= Work order =
Reproduce word for word the lines from the beginning of the entries to the line with "camera: 105 degrees right, 10 degrees down", both included, but none of the pictures.

(Exercise data Opens)

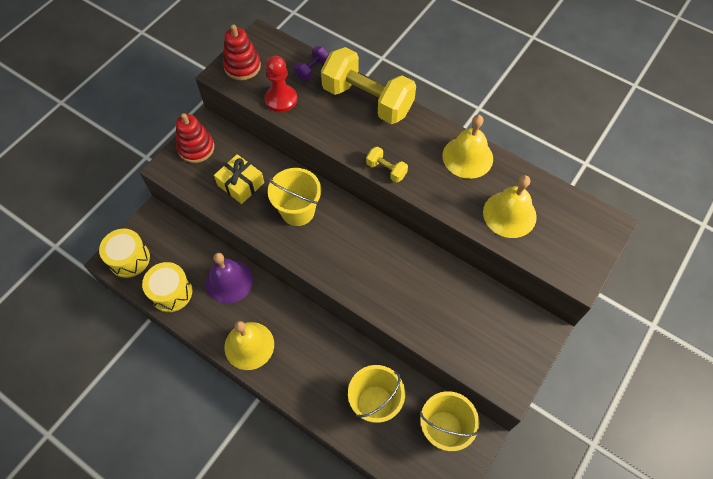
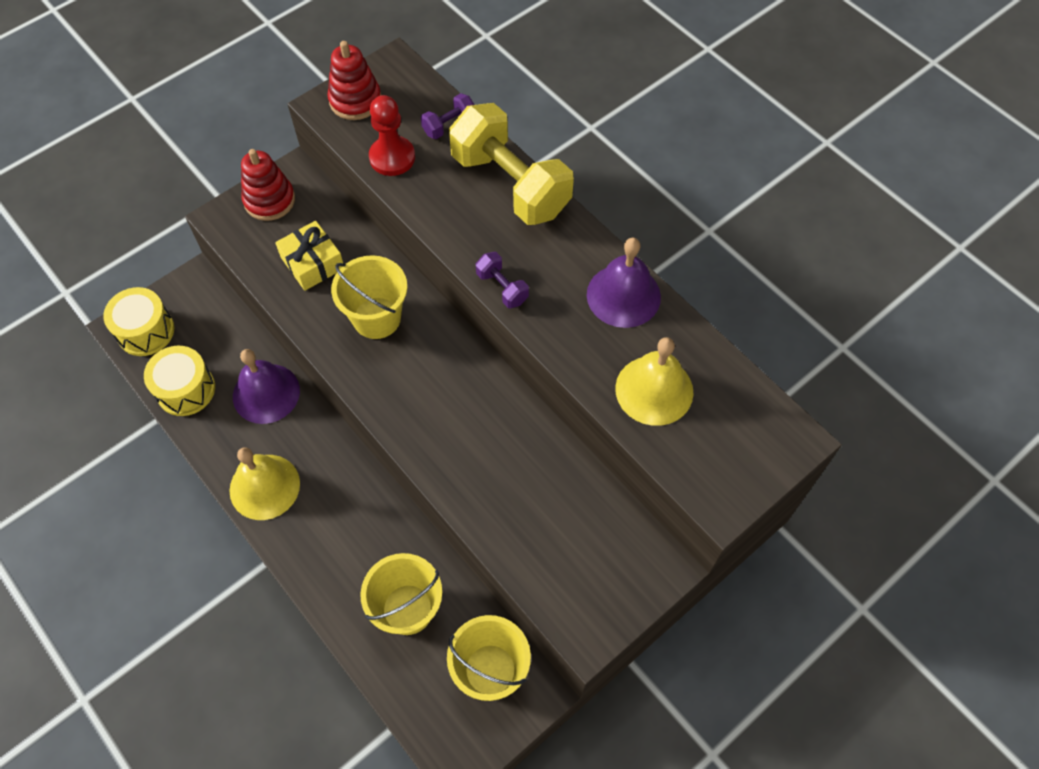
camera: 15 degrees right, 0 degrees up
yellow dumbbell [366,146,408,183] -> purple dumbbell [476,252,529,308]
yellow bell [443,115,493,179] -> purple bell [587,238,661,328]

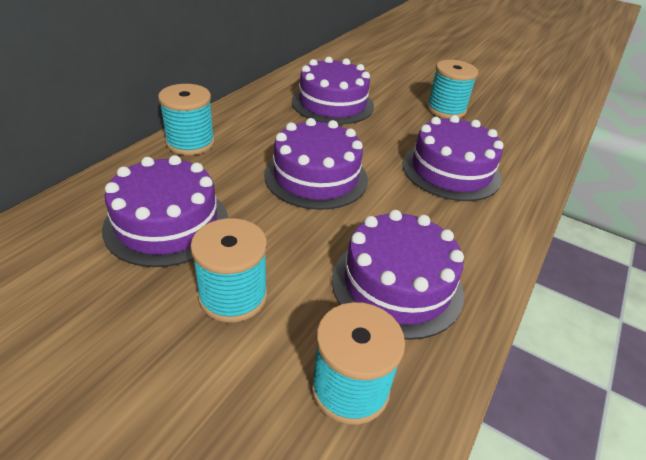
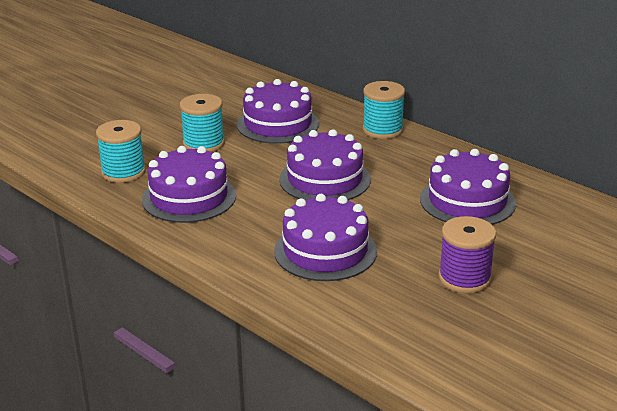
camera: 105 degrees right, 10 degrees down
turquoise spool [427,60,478,119] -> purple spool [439,216,496,293]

(Exercise data Closes)

= Solution =
camera: 15 degrees right, 0 degrees up
yellow dumbbell [366,146,408,183] -> purple dumbbell [476,252,529,308]
yellow bell [443,115,493,179] -> purple bell [587,238,661,328]

camera: 105 degrees right, 10 degrees down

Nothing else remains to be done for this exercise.